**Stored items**
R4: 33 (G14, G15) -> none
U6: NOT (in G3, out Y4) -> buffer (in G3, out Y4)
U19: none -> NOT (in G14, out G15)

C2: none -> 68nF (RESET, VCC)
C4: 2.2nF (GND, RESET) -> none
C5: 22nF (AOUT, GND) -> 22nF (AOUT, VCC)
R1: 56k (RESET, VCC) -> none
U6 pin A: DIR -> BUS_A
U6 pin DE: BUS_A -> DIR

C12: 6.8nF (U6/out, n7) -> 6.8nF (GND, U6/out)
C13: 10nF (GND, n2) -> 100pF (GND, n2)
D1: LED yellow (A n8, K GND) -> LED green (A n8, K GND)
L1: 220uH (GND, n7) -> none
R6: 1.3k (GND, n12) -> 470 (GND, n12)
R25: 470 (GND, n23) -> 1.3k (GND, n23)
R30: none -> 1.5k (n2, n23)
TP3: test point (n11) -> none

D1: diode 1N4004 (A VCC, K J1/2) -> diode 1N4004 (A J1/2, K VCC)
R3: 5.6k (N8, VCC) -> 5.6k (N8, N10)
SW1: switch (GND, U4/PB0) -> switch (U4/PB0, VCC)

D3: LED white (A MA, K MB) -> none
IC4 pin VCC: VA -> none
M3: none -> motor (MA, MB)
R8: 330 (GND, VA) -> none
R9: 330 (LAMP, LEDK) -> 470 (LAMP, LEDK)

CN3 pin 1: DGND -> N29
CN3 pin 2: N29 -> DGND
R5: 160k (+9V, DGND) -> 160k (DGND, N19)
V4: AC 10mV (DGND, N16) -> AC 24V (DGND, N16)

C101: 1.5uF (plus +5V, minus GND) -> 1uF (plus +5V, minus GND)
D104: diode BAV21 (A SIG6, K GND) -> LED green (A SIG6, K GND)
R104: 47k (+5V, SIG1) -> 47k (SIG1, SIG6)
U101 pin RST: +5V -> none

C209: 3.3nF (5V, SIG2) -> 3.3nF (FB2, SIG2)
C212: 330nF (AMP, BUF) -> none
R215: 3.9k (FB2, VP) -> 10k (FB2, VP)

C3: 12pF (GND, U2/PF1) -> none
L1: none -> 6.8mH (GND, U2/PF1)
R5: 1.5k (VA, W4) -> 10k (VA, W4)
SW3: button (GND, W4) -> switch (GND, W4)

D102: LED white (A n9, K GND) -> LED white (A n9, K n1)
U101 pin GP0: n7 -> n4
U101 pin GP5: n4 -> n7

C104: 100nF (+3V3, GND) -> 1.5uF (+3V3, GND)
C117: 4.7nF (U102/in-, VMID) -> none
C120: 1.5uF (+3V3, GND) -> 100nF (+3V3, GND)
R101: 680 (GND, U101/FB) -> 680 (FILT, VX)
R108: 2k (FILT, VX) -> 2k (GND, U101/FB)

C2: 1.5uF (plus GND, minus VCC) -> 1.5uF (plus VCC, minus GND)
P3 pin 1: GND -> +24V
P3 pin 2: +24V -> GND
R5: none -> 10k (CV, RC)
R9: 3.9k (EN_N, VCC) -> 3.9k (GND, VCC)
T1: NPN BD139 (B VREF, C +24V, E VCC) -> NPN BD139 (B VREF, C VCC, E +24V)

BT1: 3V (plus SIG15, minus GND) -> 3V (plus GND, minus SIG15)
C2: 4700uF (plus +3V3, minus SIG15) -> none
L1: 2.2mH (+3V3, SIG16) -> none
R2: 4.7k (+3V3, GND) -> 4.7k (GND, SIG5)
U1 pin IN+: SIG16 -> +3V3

**Task item**
Both the first line of the records above and the line containing "R108: 2k (FILT, VX) -> 2k (GND, U101/FB)" are to be transcribed exactly, together with every line between them, and nothing else.

**Completed task**
R4: 33 (G14, G15) -> none
U6: NOT (in G3, out Y4) -> buffer (in G3, out Y4)
U19: none -> NOT (in G14, out G15)

C2: none -> 68nF (RESET, VCC)
C4: 2.2nF (GND, RESET) -> none
C5: 22nF (AOUT, GND) -> 22nF (AOUT, VCC)
R1: 56k (RESET, VCC) -> none
U6 pin A: DIR -> BUS_A
U6 pin DE: BUS_A -> DIR

C12: 6.8nF (U6/out, n7) -> 6.8nF (GND, U6/out)
C13: 10nF (GND, n2) -> 100pF (GND, n2)
D1: LED yellow (A n8, K GND) -> LED green (A n8, K GND)
L1: 220uH (GND, n7) -> none
R6: 1.3k (GND, n12) -> 470 (GND, n12)
R25: 470 (GND, n23) -> 1.3k (GND, n23)
R30: none -> 1.5k (n2, n23)
TP3: test point (n11) -> none

D1: diode 1N4004 (A VCC, K J1/2) -> diode 1N4004 (A J1/2, K VCC)
R3: 5.6k (N8, VCC) -> 5.6k (N8, N10)
SW1: switch (GND, U4/PB0) -> switch (U4/PB0, VCC)

D3: LED white (A MA, K MB) -> none
IC4 pin VCC: VA -> none
M3: none -> motor (MA, MB)
R8: 330 (GND, VA) -> none
R9: 330 (LAMP, LEDK) -> 470 (LAMP, LEDK)

CN3 pin 1: DGND -> N29
CN3 pin 2: N29 -> DGND
R5: 160k (+9V, DGND) -> 160k (DGND, N19)
V4: AC 10mV (DGND, N16) -> AC 24V (DGND, N16)

C101: 1.5uF (plus +5V, minus GND) -> 1uF (plus +5V, minus GND)
D104: diode BAV21 (A SIG6, K GND) -> LED green (A SIG6, K GND)
R104: 47k (+5V, SIG1) -> 47k (SIG1, SIG6)
U101 pin RST: +5V -> none

C209: 3.3nF (5V, SIG2) -> 3.3nF (FB2, SIG2)
C212: 330nF (AMP, BUF) -> none
R215: 3.9k (FB2, VP) -> 10k (FB2, VP)

C3: 12pF (GND, U2/PF1) -> none
L1: none -> 6.8mH (GND, U2/PF1)
R5: 1.5k (VA, W4) -> 10k (VA, W4)
SW3: button (GND, W4) -> switch (GND, W4)

D102: LED white (A n9, K GND) -> LED white (A n9, K n1)
U101 pin GP0: n7 -> n4
U101 pin GP5: n4 -> n7

C104: 100nF (+3V3, GND) -> 1.5uF (+3V3, GND)
C117: 4.7nF (U102/in-, VMID) -> none
C120: 1.5uF (+3V3, GND) -> 100nF (+3V3, GND)
R101: 680 (GND, U101/FB) -> 680 (FILT, VX)
R108: 2k (FILT, VX) -> 2k (GND, U101/FB)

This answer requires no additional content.